(TASK STATEMENT) Could you repeat all of the entries exactly, leaving out any pictures?

□ □ □ □ □

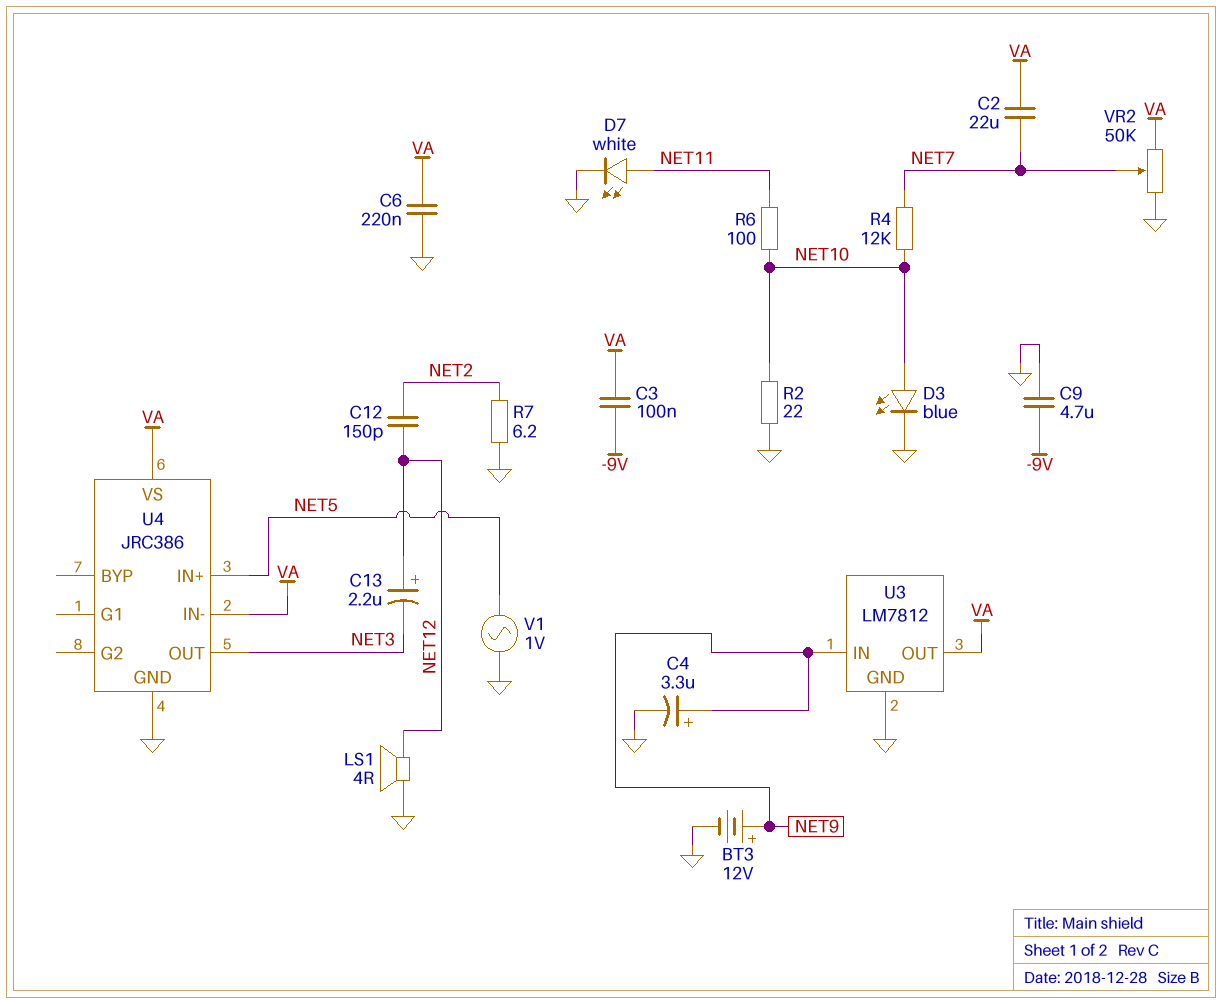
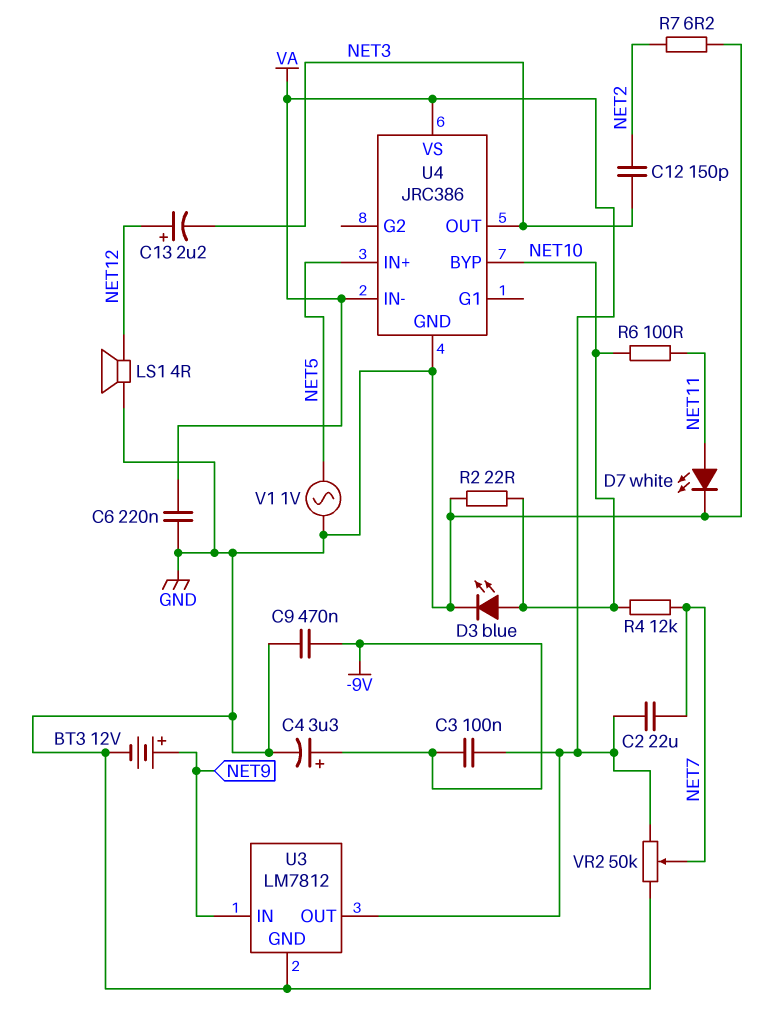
C4: 3.3uF (plus NET9, minus GND) -> 3.3uF (plus -9V, minus GND)
C9: 4.7uF (-9V, GND) -> 470nF (-9V, GND)
C12: 150pF (NET2, NET12) -> 150pF (NET2, NET3)
U4 pin BYP: none -> NET10

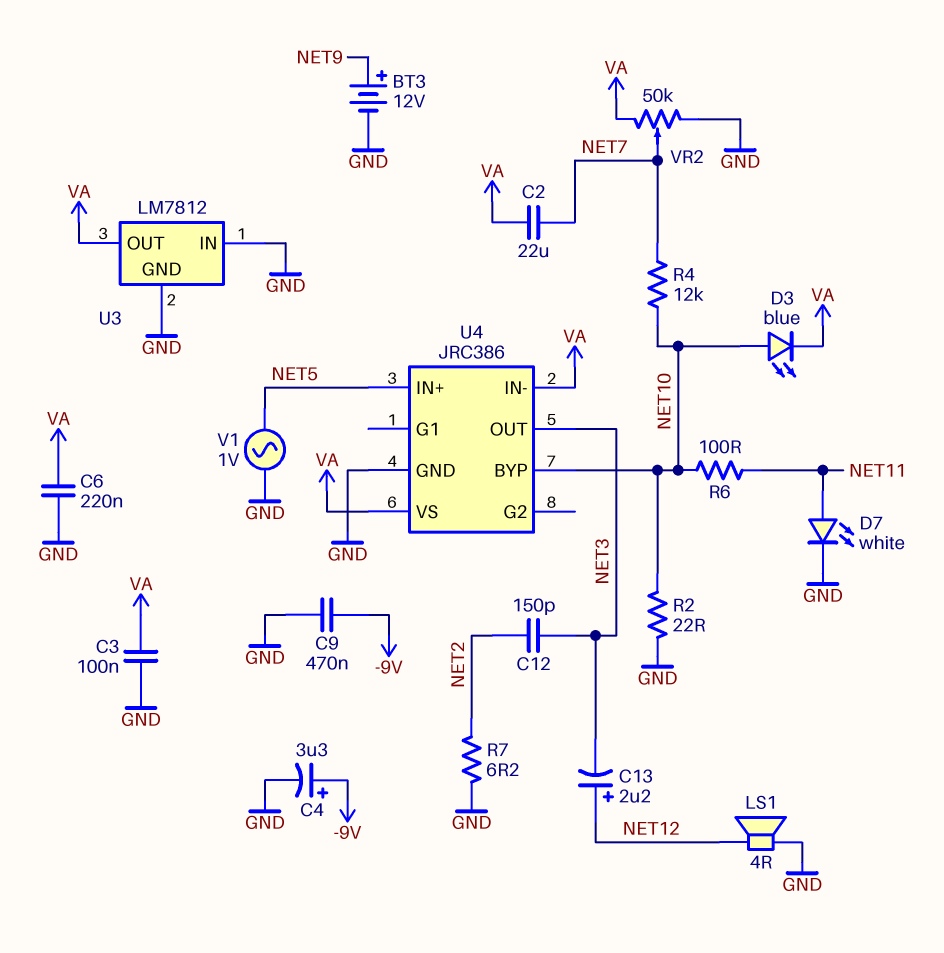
C3: 100nF (-9V, VA) -> 100nF (GND, VA)
D3: LED blue (A NET10, K GND) -> LED blue (A NET10, K VA)
U3 pin IN: NET9 -> GND

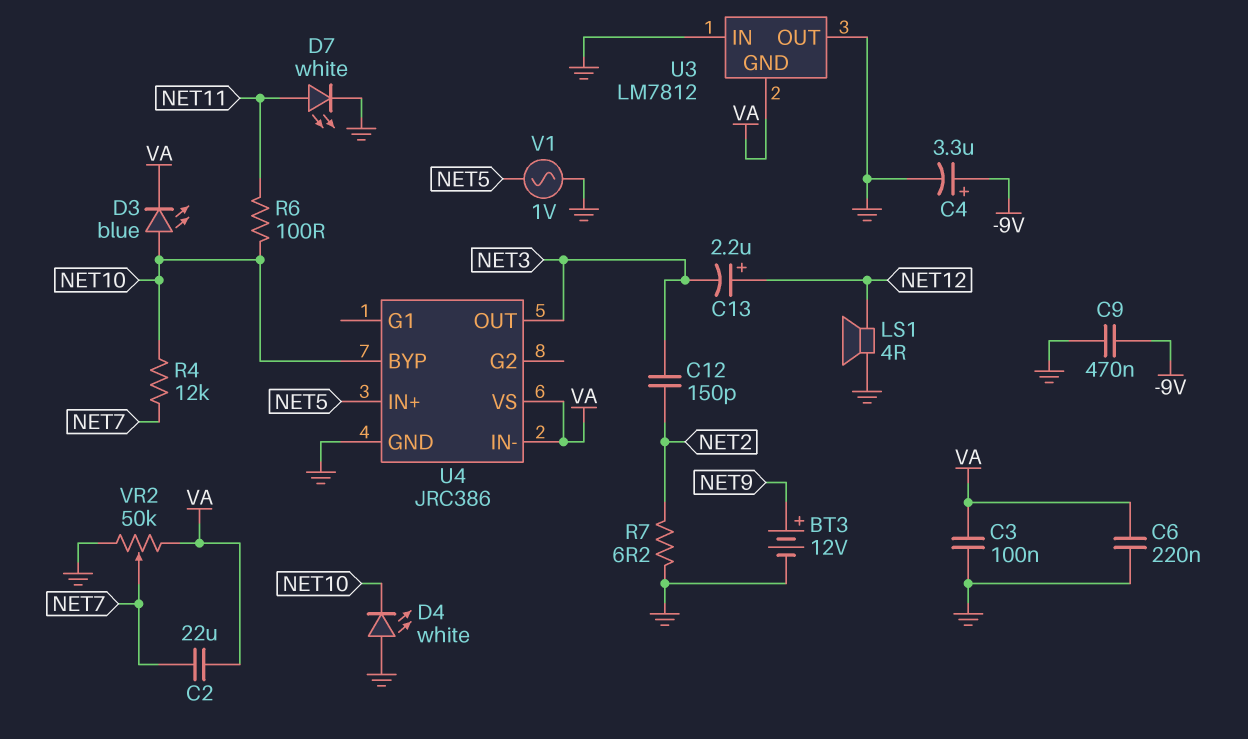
D4: none -> LED white (A GND, K NET10)
R2: 22 (GND, NET10) -> none
U3 pin GND: GND -> VA
U3 pin OUT: VA -> GND

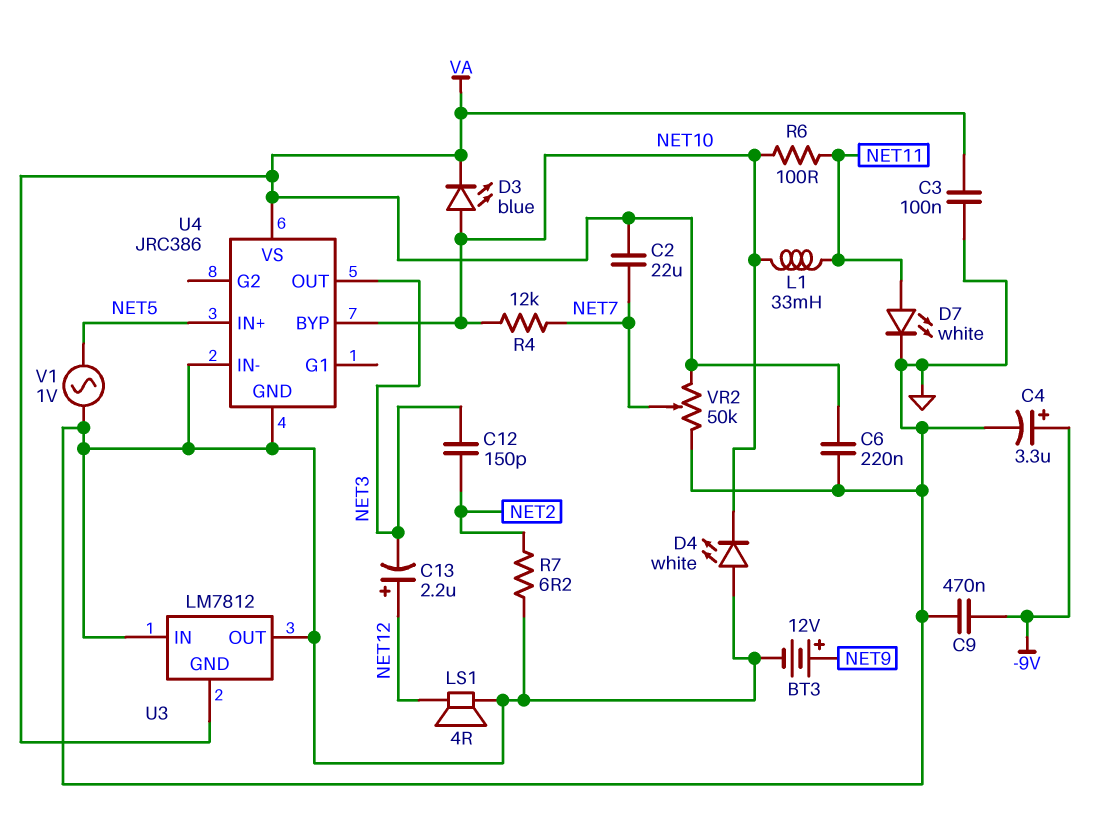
L1: none -> 33mH (NET10, NET11)
U4 pin IN-: VA -> GND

□ □ □ □ □

(RESULT)
C4: 3.3uF (plus NET9, minus GND) -> 3.3uF (plus -9V, minus GND)
C9: 4.7uF (-9V, GND) -> 470nF (-9V, GND)
C12: 150pF (NET2, NET12) -> 150pF (NET2, NET3)
U4 pin BYP: none -> NET10

C3: 100nF (-9V, VA) -> 100nF (GND, VA)
D3: LED blue (A NET10, K GND) -> LED blue (A NET10, K VA)
U3 pin IN: NET9 -> GND

D4: none -> LED white (A GND, K NET10)
R2: 22 (GND, NET10) -> none
U3 pin GND: GND -> VA
U3 pin OUT: VA -> GND

L1: none -> 33mH (NET10, NET11)
U4 pin IN-: VA -> GND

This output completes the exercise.